+++ Raw data

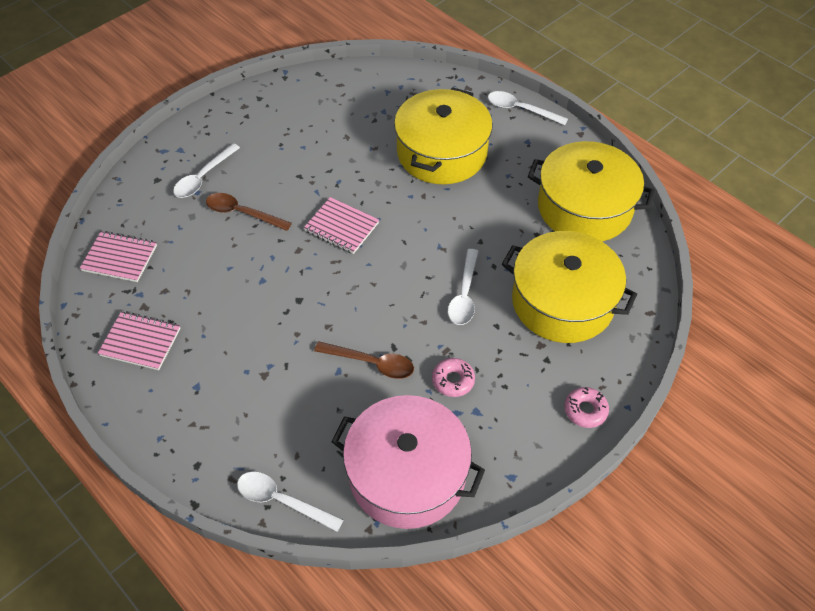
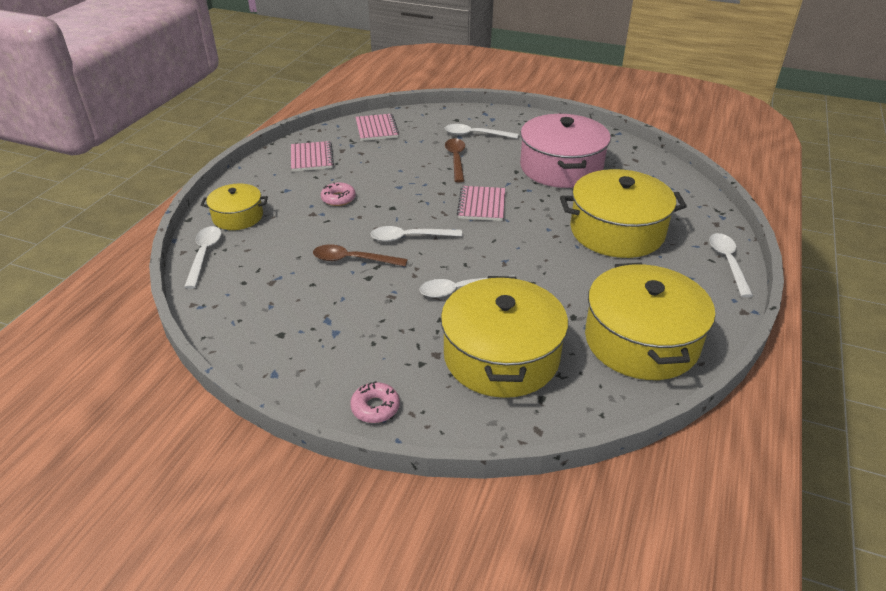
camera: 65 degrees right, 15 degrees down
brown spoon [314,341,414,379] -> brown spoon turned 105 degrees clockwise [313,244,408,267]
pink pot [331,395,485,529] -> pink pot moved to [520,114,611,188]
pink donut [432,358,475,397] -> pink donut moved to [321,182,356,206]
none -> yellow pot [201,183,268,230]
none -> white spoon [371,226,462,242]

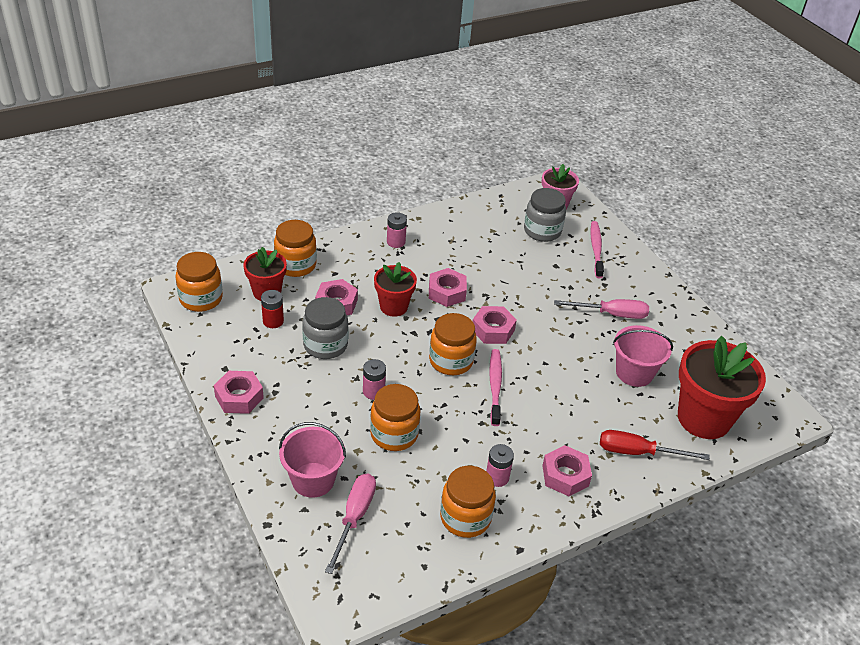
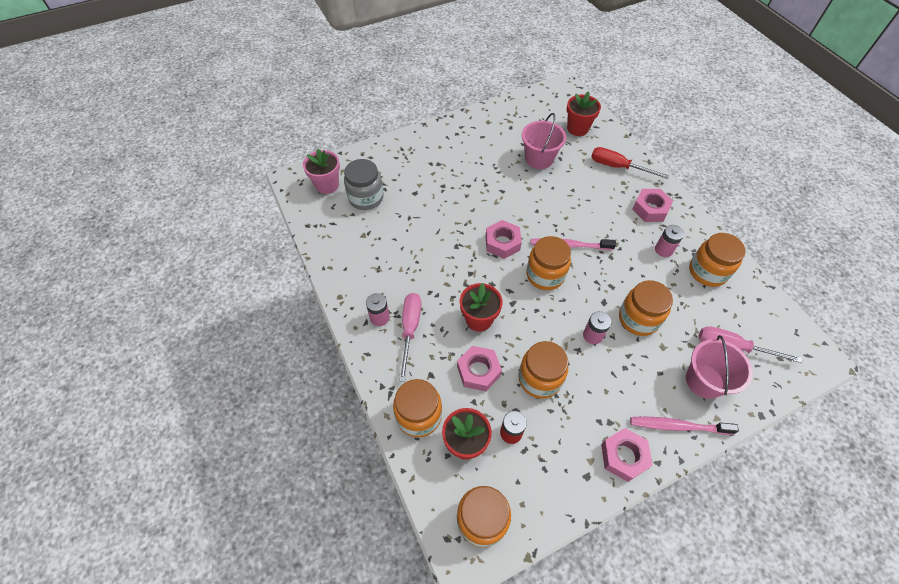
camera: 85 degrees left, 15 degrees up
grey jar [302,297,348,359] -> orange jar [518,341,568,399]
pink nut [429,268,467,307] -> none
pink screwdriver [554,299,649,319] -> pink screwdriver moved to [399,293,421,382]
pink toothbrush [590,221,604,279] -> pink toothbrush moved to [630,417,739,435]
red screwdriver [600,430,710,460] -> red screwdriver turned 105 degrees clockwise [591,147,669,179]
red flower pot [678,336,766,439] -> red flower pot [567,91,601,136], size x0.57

++++++

- _Requirement_: Each line of the data that holds "camera" should be copied.

- _Result_:
camera: 65 degrees right, 15 degrees down
camera: 85 degrees left, 15 degrees up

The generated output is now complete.